**Work to be completed**
Every line below should be given again without alteration.

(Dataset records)
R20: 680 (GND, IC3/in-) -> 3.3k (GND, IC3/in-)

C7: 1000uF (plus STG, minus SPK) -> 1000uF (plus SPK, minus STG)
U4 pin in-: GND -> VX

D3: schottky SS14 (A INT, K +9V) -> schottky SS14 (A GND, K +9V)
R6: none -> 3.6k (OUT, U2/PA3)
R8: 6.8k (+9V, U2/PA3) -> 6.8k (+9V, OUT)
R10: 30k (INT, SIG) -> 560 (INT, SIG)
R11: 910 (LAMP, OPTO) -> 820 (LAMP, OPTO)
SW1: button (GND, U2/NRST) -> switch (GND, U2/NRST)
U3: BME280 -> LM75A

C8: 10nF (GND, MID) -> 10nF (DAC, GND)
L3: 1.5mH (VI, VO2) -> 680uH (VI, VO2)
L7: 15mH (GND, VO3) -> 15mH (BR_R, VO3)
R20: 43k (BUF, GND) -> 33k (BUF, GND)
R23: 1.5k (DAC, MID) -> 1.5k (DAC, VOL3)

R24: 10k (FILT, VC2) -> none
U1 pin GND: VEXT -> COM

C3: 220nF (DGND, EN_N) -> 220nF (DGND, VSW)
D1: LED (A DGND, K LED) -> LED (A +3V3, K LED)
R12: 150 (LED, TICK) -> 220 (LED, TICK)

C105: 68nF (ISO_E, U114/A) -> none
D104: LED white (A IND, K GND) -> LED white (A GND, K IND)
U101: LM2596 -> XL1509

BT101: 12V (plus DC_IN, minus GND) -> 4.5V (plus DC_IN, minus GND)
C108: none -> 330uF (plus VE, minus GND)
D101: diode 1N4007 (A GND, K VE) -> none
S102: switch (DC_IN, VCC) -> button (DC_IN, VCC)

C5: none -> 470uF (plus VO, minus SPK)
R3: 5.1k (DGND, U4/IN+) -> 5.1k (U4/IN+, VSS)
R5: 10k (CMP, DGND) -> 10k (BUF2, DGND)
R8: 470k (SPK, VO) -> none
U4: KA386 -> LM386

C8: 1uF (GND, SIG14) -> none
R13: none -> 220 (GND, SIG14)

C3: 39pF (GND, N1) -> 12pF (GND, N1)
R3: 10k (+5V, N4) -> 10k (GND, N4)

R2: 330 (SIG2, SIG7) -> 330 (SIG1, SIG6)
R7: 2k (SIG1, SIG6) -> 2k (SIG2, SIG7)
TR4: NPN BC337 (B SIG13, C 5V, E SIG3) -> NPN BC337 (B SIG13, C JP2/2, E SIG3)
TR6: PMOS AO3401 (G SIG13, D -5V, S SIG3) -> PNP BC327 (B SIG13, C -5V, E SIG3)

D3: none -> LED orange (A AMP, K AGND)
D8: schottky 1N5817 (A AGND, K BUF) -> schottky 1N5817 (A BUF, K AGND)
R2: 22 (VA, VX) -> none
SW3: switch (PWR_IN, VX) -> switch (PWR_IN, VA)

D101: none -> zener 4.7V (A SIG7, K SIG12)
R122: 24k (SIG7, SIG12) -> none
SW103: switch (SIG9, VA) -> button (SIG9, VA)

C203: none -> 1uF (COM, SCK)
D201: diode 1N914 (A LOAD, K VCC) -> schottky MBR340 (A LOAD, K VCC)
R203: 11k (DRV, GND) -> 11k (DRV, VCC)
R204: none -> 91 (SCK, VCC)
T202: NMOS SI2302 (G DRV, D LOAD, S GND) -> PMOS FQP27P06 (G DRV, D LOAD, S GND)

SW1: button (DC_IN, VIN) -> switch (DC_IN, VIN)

**Exercise output**
R20: 680 (GND, IC3/in-) -> 3.3k (GND, IC3/in-)

C7: 1000uF (plus STG, minus SPK) -> 1000uF (plus SPK, minus STG)
U4 pin in-: GND -> VX

D3: schottky SS14 (A INT, K +9V) -> schottky SS14 (A GND, K +9V)
R6: none -> 3.6k (OUT, U2/PA3)
R8: 6.8k (+9V, U2/PA3) -> 6.8k (+9V, OUT)
R10: 30k (INT, SIG) -> 560 (INT, SIG)
R11: 910 (LAMP, OPTO) -> 820 (LAMP, OPTO)
SW1: button (GND, U2/NRST) -> switch (GND, U2/NRST)
U3: BME280 -> LM75A

C8: 10nF (GND, MID) -> 10nF (DAC, GND)
L3: 1.5mH (VI, VO2) -> 680uH (VI, VO2)
L7: 15mH (GND, VO3) -> 15mH (BR_R, VO3)
R20: 43k (BUF, GND) -> 33k (BUF, GND)
R23: 1.5k (DAC, MID) -> 1.5k (DAC, VOL3)

R24: 10k (FILT, VC2) -> none
U1 pin GND: VEXT -> COM

C3: 220nF (DGND, EN_N) -> 220nF (DGND, VSW)
D1: LED (A DGND, K LED) -> LED (A +3V3, K LED)
R12: 150 (LED, TICK) -> 220 (LED, TICK)

C105: 68nF (ISO_E, U114/A) -> none
D104: LED white (A IND, K GND) -> LED white (A GND, K IND)
U101: LM2596 -> XL1509

BT101: 12V (plus DC_IN, minus GND) -> 4.5V (plus DC_IN, minus GND)
C108: none -> 330uF (plus VE, minus GND)
D101: diode 1N4007 (A GND, K VE) -> none
S102: switch (DC_IN, VCC) -> button (DC_IN, VCC)

C5: none -> 470uF (plus VO, minus SPK)
R3: 5.1k (DGND, U4/IN+) -> 5.1k (U4/IN+, VSS)
R5: 10k (CMP, DGND) -> 10k (BUF2, DGND)
R8: 470k (SPK, VO) -> none
U4: KA386 -> LM386

C8: 1uF (GND, SIG14) -> none
R13: none -> 220 (GND, SIG14)

C3: 39pF (GND, N1) -> 12pF (GND, N1)
R3: 10k (+5V, N4) -> 10k (GND, N4)

R2: 330 (SIG2, SIG7) -> 330 (SIG1, SIG6)
R7: 2k (SIG1, SIG6) -> 2k (SIG2, SIG7)
TR4: NPN BC337 (B SIG13, C 5V, E SIG3) -> NPN BC337 (B SIG13, C JP2/2, E SIG3)
TR6: PMOS AO3401 (G SIG13, D -5V, S SIG3) -> PNP BC327 (B SIG13, C -5V, E SIG3)

D3: none -> LED orange (A AMP, K AGND)
D8: schottky 1N5817 (A AGND, K BUF) -> schottky 1N5817 (A BUF, K AGND)
R2: 22 (VA, VX) -> none
SW3: switch (PWR_IN, VX) -> switch (PWR_IN, VA)

D101: none -> zener 4.7V (A SIG7, K SIG12)
R122: 24k (SIG7, SIG12) -> none
SW103: switch (SIG9, VA) -> button (SIG9, VA)

C203: none -> 1uF (COM, SCK)
D201: diode 1N914 (A LOAD, K VCC) -> schottky MBR340 (A LOAD, K VCC)
R203: 11k (DRV, GND) -> 11k (DRV, VCC)
R204: none -> 91 (SCK, VCC)
T202: NMOS SI2302 (G DRV, D LOAD, S GND) -> PMOS FQP27P06 (G DRV, D LOAD, S GND)

SW1: button (DC_IN, VIN) -> switch (DC_IN, VIN)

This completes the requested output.